↓

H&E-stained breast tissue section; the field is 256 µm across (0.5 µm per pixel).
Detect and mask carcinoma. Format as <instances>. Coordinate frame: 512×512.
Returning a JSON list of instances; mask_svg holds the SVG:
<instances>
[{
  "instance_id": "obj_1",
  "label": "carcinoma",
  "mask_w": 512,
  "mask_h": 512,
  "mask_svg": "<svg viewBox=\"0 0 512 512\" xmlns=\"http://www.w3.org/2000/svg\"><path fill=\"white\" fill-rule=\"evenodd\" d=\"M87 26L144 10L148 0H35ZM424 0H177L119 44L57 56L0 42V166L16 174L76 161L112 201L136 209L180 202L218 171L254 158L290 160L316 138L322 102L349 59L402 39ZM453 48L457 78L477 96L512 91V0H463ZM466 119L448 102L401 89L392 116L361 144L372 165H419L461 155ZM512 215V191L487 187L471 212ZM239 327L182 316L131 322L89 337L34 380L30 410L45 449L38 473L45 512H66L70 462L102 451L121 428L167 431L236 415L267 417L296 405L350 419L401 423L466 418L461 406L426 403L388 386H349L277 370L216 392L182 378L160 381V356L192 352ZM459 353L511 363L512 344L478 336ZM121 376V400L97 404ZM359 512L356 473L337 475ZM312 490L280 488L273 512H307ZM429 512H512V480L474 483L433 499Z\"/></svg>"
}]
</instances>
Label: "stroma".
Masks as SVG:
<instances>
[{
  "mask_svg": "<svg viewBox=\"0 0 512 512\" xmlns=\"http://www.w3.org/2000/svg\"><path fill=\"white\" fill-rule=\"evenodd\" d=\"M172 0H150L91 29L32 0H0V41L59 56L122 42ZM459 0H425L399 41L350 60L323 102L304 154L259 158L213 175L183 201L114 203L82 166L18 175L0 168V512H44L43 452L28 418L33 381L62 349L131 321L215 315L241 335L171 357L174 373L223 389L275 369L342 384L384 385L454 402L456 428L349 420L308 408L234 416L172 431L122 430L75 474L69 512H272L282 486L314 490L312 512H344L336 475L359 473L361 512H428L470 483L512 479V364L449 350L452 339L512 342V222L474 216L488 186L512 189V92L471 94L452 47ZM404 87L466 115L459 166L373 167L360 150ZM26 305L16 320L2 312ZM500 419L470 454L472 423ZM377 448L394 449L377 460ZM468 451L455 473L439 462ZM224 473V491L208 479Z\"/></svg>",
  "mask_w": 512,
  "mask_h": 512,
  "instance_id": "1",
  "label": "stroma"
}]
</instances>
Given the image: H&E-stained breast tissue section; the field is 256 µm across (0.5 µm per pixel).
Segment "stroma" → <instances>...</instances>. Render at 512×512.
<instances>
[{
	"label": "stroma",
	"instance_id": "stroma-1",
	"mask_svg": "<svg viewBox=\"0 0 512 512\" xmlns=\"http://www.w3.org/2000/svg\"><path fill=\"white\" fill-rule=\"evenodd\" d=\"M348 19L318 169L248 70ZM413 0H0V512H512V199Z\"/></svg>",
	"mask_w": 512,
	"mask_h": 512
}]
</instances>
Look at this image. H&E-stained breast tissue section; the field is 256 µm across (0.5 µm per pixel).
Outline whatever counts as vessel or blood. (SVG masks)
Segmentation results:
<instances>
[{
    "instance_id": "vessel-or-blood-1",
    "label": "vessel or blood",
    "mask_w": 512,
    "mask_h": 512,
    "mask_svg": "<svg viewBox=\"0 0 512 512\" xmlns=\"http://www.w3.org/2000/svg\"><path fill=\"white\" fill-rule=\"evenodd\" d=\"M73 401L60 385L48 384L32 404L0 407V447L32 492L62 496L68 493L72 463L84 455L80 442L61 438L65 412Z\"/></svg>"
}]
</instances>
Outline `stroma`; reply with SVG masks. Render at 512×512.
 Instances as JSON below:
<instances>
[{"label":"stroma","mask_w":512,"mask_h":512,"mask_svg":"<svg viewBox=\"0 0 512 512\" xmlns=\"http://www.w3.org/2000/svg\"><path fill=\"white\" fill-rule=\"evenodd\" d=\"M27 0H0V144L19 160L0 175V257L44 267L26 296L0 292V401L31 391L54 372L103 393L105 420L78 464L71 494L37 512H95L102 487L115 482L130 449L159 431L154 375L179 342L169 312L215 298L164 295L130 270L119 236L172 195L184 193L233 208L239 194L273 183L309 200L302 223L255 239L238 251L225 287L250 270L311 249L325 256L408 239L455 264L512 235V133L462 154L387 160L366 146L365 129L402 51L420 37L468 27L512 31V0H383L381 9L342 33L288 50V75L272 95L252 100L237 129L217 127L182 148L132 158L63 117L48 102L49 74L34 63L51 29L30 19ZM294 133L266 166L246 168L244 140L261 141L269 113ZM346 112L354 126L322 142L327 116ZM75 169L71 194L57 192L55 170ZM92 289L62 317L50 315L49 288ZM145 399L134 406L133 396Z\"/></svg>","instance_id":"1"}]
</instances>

↑

Aim -> Among the entries, how many lines include the word "image"? Answer with a single number and nothing further.

Written answer -> 2